**Source data:**
=== Begin Enclosure ===

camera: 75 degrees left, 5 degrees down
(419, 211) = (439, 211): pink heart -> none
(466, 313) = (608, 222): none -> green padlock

=== End Enclosure ===
=== Begin Enclosure ===

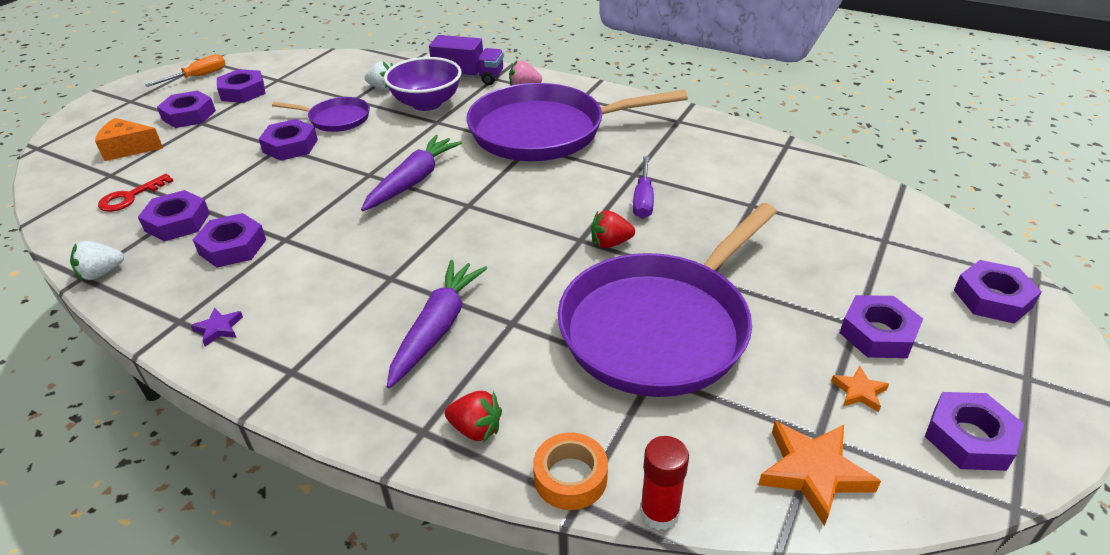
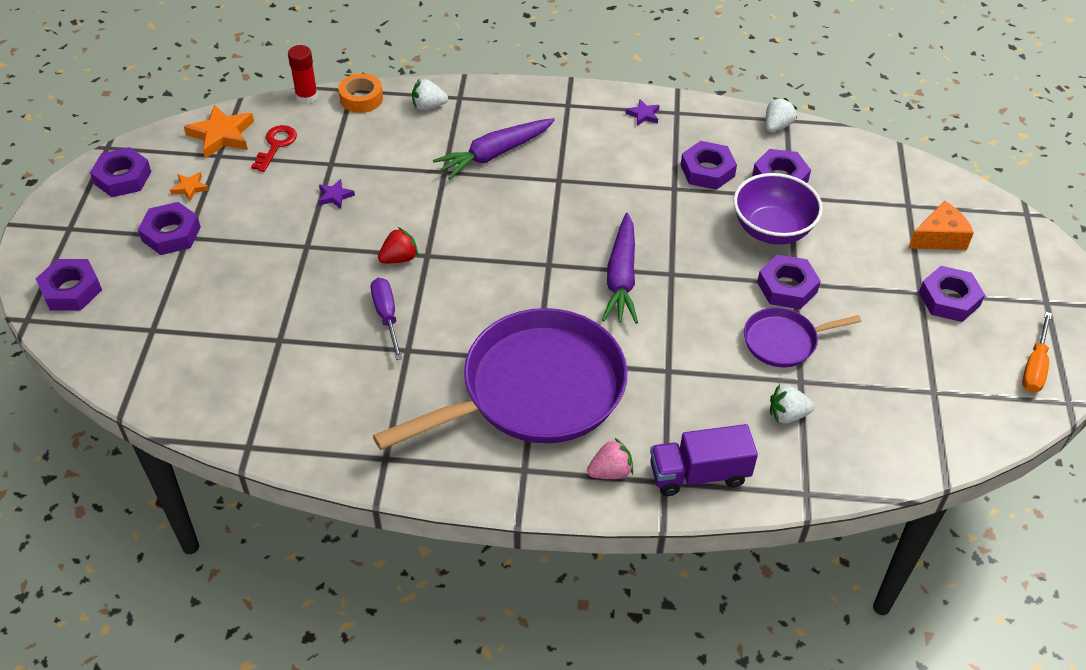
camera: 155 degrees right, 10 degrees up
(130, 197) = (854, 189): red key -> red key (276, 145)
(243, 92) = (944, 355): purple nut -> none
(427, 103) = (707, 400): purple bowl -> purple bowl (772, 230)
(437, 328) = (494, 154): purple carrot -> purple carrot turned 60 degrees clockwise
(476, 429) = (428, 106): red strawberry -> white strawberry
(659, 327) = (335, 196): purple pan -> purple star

=== End Enclosure ===
=== Begin Enclosure ===

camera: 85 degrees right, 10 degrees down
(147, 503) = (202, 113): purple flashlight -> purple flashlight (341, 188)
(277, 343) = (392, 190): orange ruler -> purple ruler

=== End Enclosure ===

**Task requirements:** Copy the lines of the data above exactly as written, beginning with the line containing "(437, 328) = (494, 154): purple" and ending with the line containing "(659, 327) = (335, 196): purple", and leave out all other lines.

**Output below:**
(437, 328) = (494, 154): purple carrot -> purple carrot turned 60 degrees clockwise
(476, 429) = (428, 106): red strawberry -> white strawberry
(659, 327) = (335, 196): purple pan -> purple star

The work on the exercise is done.